Records supplied –
═══

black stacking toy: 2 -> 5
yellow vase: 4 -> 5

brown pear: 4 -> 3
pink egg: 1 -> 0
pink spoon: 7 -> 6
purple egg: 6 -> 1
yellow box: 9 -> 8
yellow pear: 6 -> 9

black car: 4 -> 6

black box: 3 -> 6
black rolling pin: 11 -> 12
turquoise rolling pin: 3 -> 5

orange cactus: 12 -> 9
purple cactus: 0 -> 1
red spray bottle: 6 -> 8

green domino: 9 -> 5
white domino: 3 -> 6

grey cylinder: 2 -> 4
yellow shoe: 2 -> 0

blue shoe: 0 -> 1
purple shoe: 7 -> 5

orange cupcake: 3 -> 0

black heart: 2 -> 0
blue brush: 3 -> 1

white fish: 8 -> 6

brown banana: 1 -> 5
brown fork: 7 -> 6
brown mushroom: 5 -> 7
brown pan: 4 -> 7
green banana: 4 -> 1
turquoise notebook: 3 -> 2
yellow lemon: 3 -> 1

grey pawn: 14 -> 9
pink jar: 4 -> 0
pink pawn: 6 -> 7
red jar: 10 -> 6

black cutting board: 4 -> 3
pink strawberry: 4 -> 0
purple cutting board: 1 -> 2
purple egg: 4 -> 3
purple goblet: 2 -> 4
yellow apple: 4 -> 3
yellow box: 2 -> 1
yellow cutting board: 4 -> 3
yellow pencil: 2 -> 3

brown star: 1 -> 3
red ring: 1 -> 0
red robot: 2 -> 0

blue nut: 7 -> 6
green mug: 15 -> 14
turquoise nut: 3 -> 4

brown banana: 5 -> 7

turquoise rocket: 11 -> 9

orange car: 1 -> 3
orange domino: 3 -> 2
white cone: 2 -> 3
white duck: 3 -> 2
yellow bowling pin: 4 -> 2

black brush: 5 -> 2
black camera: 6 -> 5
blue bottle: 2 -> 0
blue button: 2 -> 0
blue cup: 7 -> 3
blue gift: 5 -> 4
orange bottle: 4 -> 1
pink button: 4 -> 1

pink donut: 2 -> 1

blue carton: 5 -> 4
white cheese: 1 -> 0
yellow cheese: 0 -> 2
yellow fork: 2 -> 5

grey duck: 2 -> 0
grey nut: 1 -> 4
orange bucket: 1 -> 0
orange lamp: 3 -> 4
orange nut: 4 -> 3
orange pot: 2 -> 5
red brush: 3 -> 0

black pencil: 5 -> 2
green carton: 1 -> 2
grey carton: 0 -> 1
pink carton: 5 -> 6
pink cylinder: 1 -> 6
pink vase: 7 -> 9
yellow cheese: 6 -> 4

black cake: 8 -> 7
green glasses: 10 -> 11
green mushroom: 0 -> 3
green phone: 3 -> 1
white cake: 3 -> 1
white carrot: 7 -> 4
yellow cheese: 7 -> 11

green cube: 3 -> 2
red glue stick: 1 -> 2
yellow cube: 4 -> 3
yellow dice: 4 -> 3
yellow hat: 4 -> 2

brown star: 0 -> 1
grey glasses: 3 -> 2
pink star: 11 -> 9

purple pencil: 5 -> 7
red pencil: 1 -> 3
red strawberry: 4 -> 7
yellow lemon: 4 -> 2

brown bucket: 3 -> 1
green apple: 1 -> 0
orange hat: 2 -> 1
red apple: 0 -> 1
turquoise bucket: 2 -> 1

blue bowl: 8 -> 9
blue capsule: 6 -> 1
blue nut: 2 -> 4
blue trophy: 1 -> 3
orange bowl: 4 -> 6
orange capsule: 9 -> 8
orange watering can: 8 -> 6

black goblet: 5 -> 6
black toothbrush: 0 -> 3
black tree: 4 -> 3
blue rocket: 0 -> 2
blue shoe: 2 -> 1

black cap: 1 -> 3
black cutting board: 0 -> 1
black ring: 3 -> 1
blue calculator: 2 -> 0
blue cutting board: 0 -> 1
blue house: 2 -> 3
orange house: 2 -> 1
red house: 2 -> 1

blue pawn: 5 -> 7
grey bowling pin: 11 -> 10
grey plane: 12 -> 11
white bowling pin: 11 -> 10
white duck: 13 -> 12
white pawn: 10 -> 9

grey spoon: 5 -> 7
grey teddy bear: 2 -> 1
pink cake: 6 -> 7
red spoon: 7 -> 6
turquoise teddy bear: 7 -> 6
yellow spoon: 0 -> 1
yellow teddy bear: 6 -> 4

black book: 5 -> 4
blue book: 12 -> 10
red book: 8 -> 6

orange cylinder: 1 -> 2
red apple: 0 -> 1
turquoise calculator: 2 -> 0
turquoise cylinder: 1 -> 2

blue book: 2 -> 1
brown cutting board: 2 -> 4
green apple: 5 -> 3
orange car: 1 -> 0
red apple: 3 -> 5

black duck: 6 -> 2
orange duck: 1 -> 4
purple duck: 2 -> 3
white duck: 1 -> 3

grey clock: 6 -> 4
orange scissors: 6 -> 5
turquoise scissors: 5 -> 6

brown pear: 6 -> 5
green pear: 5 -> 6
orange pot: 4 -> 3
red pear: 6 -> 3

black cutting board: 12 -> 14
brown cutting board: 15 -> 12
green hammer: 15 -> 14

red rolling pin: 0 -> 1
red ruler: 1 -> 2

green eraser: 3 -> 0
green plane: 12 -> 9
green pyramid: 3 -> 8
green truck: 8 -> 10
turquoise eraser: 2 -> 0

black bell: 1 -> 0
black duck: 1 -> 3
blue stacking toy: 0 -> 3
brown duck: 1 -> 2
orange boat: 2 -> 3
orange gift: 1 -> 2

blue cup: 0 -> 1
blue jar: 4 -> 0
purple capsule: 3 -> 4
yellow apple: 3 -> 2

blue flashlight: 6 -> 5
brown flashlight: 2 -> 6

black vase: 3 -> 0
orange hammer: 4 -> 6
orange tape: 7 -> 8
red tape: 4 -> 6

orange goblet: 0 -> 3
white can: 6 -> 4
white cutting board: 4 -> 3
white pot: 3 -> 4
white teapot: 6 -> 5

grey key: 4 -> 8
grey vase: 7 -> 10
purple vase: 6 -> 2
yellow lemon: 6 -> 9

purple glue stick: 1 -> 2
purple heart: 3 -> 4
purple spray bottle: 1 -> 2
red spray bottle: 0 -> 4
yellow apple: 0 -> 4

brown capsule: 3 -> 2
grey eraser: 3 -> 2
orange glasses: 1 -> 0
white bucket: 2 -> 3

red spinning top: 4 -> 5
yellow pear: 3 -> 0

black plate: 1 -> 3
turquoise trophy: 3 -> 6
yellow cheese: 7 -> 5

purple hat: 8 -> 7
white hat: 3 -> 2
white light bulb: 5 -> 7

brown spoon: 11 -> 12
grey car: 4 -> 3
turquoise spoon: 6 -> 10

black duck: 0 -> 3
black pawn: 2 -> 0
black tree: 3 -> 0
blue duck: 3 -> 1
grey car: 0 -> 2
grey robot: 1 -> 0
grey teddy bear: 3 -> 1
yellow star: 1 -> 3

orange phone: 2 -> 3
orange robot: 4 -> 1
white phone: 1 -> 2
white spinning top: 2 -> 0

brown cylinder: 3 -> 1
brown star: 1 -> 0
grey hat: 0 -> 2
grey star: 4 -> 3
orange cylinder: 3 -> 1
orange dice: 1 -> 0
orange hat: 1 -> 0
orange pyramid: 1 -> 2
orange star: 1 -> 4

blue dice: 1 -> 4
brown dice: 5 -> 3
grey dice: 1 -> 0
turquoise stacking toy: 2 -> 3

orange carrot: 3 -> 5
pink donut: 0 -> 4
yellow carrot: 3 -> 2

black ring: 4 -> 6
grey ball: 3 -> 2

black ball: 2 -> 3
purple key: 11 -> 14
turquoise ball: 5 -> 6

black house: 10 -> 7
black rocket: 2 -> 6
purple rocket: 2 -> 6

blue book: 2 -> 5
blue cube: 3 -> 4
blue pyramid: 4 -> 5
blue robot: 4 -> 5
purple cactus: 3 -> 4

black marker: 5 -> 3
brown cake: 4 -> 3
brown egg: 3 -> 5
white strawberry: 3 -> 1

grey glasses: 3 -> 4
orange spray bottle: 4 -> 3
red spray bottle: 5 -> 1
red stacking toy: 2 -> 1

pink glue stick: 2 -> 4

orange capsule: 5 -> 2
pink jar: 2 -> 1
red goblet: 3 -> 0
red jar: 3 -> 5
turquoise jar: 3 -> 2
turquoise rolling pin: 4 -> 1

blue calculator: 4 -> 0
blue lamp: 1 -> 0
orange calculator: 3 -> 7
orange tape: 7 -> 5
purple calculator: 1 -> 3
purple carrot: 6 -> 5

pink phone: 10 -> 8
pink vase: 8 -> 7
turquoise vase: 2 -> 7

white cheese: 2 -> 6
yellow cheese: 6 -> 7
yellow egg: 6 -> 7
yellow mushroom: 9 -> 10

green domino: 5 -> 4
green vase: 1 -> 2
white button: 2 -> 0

═══

Task item –
Each line of the data in which the string "flashlight" appears needs to be copied.

Expected answer –
blue flashlight: 6 -> 5
brown flashlight: 2 -> 6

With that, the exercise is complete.